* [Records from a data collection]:

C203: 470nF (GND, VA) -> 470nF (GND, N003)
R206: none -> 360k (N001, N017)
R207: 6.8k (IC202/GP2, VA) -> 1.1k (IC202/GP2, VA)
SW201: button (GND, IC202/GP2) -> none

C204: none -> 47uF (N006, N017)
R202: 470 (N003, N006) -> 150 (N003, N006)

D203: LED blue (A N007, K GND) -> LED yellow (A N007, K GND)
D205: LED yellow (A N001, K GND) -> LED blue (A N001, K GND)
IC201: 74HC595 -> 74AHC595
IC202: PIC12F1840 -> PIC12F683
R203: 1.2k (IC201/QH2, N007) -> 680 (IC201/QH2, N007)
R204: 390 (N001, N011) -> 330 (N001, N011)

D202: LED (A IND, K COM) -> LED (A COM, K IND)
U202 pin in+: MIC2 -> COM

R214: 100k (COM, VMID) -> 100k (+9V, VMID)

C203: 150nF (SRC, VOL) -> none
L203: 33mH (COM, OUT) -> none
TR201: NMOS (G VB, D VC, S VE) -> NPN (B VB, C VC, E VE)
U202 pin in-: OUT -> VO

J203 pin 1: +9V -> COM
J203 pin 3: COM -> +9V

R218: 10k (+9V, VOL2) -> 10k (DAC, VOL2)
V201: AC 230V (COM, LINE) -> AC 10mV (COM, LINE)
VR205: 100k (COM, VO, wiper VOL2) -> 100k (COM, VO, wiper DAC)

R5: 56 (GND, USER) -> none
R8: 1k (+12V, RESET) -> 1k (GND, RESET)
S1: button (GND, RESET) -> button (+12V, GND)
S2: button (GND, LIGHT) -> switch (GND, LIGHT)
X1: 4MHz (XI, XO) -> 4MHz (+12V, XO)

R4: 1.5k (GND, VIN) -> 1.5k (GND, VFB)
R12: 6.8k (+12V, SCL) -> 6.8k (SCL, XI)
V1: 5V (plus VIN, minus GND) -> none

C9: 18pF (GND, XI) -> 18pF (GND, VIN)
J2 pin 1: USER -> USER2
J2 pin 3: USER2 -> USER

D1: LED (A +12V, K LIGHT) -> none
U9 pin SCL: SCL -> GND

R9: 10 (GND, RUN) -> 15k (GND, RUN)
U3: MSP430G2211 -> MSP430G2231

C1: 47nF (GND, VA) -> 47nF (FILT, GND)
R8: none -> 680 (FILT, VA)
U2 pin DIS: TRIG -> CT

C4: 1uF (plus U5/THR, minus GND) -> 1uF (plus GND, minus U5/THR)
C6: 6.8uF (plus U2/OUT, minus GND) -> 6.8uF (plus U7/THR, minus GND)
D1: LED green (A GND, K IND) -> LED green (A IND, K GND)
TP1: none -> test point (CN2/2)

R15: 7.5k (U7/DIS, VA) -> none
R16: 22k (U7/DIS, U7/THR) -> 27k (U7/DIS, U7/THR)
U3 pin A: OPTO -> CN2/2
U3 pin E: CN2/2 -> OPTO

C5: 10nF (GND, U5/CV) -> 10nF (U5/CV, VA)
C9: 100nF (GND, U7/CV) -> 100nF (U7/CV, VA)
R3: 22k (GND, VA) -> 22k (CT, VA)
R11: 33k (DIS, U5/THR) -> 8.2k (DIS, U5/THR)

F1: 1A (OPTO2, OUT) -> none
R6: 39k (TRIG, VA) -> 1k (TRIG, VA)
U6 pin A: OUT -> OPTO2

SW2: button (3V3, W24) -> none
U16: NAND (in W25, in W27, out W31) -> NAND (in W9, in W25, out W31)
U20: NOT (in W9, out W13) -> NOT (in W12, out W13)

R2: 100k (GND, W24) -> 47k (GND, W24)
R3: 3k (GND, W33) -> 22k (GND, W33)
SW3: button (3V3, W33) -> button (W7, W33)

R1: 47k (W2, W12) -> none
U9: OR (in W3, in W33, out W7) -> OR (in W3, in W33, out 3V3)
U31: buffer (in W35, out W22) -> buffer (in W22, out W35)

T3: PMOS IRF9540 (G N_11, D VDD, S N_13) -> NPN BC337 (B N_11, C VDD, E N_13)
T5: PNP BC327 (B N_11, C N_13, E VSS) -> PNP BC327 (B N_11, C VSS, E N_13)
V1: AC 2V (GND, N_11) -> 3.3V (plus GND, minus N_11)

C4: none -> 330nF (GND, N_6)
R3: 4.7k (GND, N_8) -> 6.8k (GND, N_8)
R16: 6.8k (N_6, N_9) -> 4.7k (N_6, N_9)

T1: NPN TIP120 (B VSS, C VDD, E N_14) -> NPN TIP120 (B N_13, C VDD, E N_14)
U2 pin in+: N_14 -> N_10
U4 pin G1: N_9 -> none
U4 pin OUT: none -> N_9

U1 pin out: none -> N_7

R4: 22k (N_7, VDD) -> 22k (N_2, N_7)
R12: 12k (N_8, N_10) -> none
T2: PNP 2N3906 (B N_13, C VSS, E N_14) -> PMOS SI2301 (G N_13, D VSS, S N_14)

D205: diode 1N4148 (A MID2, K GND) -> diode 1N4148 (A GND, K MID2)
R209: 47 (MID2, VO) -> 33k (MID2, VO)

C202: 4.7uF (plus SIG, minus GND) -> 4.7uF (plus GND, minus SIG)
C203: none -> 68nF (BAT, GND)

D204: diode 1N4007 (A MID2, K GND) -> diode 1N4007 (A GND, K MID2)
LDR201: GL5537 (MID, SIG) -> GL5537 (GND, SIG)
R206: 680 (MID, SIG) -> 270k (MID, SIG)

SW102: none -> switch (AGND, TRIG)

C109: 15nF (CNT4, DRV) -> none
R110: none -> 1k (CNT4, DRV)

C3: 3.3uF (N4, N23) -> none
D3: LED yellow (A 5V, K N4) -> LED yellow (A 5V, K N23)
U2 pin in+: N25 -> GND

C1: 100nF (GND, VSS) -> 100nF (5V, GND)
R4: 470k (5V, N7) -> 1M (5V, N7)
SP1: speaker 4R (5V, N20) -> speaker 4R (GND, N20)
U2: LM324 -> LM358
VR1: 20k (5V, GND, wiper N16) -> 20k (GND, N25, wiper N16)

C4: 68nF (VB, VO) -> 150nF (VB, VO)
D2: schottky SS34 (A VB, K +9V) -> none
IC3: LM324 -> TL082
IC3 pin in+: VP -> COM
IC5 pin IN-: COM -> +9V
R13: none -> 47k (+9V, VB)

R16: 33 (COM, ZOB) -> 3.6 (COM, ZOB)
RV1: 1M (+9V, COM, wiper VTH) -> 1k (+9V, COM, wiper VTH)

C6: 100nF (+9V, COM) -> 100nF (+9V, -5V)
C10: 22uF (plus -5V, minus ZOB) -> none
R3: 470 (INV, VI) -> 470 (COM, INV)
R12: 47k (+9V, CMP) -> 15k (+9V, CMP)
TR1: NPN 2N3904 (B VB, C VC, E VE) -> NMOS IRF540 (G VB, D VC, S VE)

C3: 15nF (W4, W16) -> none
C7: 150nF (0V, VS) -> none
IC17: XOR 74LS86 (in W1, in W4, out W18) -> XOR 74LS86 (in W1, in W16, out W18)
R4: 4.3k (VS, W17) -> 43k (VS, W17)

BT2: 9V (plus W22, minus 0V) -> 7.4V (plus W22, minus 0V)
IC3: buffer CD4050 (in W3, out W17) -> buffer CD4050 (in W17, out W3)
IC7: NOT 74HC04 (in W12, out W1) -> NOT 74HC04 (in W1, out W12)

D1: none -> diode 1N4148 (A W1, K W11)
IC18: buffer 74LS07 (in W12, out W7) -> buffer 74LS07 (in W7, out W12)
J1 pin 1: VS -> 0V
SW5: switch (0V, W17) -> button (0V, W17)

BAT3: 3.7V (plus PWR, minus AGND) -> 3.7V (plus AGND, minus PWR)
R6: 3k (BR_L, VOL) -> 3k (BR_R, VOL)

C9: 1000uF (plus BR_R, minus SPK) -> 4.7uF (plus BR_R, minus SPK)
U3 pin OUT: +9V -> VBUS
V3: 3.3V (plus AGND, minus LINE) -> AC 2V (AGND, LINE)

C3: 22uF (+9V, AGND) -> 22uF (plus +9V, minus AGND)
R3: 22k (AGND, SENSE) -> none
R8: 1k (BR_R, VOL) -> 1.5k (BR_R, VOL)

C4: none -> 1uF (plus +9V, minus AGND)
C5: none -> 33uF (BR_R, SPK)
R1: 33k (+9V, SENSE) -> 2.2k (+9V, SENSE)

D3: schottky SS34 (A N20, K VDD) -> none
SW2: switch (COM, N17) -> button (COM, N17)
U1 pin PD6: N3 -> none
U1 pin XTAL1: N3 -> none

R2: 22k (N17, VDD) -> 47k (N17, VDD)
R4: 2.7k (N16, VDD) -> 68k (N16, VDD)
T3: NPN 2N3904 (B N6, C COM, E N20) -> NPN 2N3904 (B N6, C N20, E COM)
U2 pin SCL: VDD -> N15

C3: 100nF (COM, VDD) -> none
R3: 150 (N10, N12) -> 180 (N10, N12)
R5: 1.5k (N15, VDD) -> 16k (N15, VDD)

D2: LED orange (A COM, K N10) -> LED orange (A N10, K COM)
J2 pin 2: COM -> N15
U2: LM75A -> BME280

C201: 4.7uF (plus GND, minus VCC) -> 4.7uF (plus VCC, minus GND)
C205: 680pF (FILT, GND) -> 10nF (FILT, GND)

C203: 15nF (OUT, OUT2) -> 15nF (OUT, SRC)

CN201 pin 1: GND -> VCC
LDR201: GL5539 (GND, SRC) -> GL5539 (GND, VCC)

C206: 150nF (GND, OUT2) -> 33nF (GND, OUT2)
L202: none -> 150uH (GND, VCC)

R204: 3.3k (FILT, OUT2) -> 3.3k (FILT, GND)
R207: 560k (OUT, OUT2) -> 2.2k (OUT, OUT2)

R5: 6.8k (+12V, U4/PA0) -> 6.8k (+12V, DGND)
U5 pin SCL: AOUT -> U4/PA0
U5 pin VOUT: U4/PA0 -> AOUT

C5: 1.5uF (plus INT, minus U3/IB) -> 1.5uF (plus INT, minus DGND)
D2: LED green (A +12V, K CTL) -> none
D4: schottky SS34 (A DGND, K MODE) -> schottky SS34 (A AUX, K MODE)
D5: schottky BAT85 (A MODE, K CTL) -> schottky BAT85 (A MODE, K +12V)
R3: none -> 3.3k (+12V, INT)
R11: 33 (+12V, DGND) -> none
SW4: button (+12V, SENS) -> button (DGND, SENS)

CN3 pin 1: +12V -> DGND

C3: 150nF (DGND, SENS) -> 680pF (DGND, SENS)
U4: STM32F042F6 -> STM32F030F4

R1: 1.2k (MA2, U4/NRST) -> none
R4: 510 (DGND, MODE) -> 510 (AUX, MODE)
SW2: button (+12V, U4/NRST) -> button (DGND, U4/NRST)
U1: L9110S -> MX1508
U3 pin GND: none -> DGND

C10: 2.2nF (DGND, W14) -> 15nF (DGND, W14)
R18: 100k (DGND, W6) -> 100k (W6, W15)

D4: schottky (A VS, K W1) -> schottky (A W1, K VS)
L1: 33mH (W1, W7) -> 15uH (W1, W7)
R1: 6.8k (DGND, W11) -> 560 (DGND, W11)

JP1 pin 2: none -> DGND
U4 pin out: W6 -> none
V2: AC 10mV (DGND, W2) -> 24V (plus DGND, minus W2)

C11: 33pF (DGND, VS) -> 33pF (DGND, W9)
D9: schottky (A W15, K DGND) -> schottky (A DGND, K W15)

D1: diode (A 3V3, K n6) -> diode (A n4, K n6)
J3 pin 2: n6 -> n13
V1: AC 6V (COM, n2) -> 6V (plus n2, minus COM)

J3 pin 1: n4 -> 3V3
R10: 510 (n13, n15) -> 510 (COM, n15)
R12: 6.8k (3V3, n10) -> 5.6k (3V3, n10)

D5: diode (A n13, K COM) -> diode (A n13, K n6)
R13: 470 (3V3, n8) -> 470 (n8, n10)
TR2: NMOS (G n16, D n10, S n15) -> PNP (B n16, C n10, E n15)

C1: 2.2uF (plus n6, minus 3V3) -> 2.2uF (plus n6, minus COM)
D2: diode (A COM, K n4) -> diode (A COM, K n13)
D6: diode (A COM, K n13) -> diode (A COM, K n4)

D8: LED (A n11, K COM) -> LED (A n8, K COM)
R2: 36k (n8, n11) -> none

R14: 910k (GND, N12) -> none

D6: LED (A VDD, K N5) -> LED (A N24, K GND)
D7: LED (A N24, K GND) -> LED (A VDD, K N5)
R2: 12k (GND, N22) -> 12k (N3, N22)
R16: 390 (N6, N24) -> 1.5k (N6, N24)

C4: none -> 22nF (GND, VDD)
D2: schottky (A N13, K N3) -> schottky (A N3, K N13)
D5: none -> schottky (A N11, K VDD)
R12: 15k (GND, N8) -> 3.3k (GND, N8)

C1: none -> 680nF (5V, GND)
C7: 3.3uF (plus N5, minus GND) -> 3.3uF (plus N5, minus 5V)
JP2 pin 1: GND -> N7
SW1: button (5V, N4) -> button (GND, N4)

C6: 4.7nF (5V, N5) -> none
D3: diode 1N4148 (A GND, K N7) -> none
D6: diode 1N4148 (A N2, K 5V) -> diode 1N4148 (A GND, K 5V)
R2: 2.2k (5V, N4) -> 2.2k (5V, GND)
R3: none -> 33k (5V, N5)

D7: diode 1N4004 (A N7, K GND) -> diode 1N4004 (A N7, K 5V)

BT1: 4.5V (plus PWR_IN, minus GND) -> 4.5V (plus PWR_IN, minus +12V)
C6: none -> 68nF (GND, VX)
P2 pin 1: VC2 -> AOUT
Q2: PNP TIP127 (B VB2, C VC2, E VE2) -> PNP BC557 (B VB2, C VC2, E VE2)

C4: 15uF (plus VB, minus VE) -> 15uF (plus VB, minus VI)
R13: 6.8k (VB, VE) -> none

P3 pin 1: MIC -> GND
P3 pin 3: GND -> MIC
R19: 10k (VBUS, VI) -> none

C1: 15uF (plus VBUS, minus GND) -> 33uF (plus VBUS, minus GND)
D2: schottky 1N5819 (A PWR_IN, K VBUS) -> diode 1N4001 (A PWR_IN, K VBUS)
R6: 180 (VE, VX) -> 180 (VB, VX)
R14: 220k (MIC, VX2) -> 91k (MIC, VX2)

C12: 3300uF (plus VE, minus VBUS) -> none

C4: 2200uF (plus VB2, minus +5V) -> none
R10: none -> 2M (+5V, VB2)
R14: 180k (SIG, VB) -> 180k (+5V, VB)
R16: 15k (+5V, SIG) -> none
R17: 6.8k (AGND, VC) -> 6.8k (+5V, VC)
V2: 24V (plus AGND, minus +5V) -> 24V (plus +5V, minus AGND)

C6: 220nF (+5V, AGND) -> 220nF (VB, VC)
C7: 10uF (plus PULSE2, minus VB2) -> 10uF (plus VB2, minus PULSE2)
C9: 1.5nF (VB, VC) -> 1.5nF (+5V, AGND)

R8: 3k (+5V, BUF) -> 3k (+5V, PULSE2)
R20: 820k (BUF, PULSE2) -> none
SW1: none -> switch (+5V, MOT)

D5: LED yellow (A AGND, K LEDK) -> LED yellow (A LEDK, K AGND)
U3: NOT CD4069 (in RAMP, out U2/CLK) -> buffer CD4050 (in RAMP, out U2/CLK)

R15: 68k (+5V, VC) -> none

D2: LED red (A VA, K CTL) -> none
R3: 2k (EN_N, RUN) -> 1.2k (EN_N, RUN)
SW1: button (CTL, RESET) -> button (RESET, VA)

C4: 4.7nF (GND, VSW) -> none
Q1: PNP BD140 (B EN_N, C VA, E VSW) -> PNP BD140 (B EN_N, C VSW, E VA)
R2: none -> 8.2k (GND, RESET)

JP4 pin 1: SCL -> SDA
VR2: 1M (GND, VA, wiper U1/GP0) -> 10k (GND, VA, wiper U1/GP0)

* [Your instructions]: Given the entries above, say how many lines include the word "PMOS", and write nothing besides the number.

* [Reply to the task]: 2